(Items from a data source)

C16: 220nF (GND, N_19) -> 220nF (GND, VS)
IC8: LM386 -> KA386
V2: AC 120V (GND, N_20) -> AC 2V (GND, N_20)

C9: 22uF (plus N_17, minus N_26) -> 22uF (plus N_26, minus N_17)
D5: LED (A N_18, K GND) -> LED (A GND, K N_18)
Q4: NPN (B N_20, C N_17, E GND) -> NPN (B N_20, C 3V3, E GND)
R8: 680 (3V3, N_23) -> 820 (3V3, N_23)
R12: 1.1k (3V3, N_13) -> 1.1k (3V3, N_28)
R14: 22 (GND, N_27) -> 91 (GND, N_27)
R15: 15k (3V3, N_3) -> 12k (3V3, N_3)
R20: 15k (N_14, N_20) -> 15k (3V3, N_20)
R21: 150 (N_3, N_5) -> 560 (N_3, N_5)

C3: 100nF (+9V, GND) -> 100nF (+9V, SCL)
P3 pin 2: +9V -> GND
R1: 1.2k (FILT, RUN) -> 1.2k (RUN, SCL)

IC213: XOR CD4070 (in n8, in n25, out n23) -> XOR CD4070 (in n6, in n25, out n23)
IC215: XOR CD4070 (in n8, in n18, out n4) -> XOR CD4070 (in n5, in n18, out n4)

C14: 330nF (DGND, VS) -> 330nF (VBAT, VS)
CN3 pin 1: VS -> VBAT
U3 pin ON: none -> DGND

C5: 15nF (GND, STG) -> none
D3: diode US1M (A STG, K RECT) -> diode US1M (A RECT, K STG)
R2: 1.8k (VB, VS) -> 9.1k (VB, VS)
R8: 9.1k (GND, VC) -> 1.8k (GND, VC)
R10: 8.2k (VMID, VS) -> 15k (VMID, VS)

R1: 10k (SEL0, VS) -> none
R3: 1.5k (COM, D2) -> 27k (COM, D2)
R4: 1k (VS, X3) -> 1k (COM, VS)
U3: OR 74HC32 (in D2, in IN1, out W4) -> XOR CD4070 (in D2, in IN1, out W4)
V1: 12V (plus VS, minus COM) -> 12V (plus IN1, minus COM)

• **EXERCISE AIM**
When a line in the records holds the string "minus", copy that line.

• **RESPONSE BELOW**
C9: 22uF (plus N_17, minus N_26) -> 22uF (plus N_26, minus N_17)
V1: 12V (plus VS, minus COM) -> 12V (plus IN1, minus COM)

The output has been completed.